How to complete this task >> Lines to return, exactly: from the line with "U3: NOT CD4069" to the line with "U5 pin VCC: VS -> N_11" in the entries below, both included.

Supplied data >>
━━━━

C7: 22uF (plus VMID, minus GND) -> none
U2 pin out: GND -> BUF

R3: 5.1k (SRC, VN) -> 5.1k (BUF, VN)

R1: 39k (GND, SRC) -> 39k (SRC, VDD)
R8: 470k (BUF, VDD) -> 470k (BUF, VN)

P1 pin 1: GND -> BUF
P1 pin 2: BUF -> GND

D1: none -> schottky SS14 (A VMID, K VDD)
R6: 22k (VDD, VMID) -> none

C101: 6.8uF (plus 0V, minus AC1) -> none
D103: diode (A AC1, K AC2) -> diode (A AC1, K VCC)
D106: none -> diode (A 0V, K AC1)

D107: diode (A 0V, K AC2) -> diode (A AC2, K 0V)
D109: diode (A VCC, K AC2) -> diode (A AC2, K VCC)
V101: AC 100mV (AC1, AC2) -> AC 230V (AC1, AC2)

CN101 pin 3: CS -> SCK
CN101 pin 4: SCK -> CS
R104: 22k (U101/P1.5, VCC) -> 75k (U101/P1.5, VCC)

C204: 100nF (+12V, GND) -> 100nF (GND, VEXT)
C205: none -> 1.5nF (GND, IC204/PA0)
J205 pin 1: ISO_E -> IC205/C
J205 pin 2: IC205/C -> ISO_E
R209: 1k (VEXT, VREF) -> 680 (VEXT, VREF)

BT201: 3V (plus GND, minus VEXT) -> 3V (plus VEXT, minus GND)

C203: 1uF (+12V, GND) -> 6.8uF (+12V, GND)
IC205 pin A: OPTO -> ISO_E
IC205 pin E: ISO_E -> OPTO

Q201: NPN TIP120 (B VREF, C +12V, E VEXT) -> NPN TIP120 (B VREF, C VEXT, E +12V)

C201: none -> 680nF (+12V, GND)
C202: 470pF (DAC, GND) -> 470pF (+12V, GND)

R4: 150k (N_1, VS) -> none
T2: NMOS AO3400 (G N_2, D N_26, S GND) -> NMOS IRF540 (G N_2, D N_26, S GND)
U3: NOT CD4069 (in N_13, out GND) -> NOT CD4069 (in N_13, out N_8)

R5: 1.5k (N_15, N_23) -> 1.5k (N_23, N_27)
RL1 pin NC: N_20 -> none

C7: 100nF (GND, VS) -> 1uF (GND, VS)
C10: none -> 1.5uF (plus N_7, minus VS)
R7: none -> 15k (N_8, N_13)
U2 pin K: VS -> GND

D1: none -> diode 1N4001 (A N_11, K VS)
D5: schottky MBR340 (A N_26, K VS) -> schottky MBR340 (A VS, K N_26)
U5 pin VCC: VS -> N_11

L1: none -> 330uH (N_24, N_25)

━━━━

Answer space >>
U3: NOT CD4069 (in N_13, out GND) -> NOT CD4069 (in N_13, out N_8)

R5: 1.5k (N_15, N_23) -> 1.5k (N_23, N_27)
RL1 pin NC: N_20 -> none

C7: 100nF (GND, VS) -> 1uF (GND, VS)
C10: none -> 1.5uF (plus N_7, minus VS)
R7: none -> 15k (N_8, N_13)
U2 pin K: VS -> GND

D1: none -> diode 1N4001 (A N_11, K VS)
D5: schottky MBR340 (A N_26, K VS) -> schottky MBR340 (A VS, K N_26)
U5 pin VCC: VS -> N_11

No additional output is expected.